What you will do:
For the material below, the expected output is exactly the lines between the line holding "yellow circle: (74, 171) -> (84, 111), moved" and the line holding "green cross: (79, 126)", inclusive, with pictures left out.
**** Given information ****
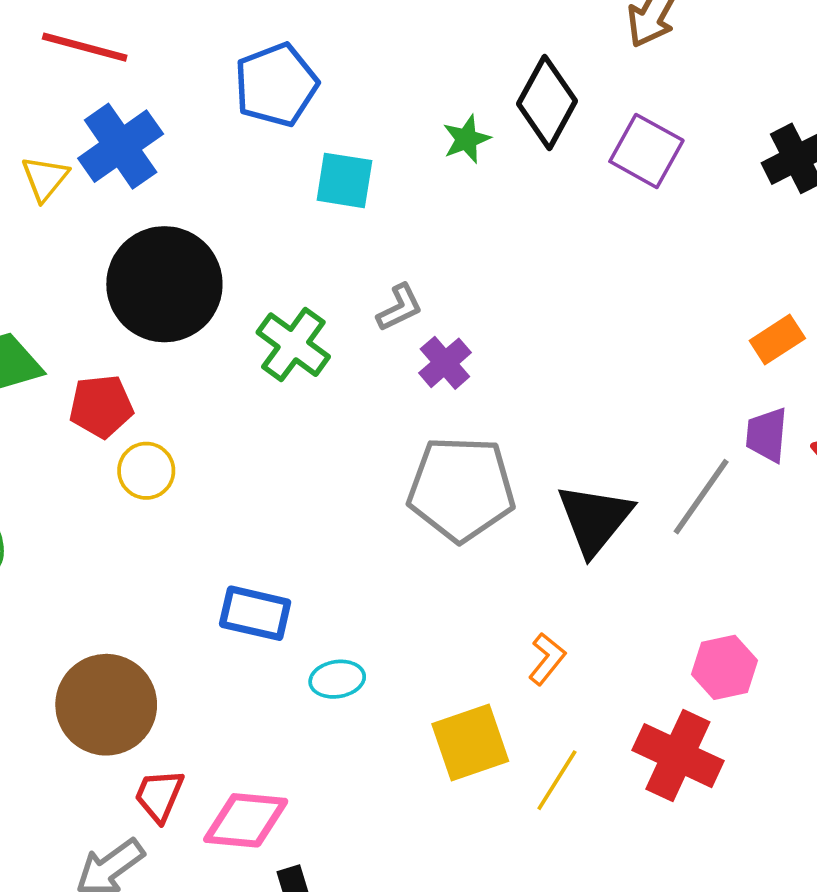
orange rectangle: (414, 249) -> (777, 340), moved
****
**** Given information ****
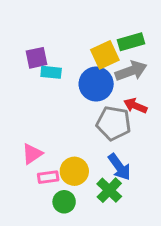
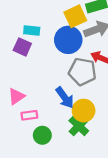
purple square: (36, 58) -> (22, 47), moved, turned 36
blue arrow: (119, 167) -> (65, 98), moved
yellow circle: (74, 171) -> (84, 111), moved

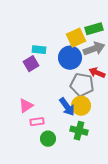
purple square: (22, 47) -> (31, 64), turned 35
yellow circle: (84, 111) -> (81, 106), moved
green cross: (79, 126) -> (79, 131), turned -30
****
Response to this task:
yellow circle: (74, 171) -> (84, 111), moved

purple square: (22, 47) -> (31, 64), turned 35
yellow circle: (84, 111) -> (81, 106), moved
green cross: (79, 126) -> (79, 131), turned -30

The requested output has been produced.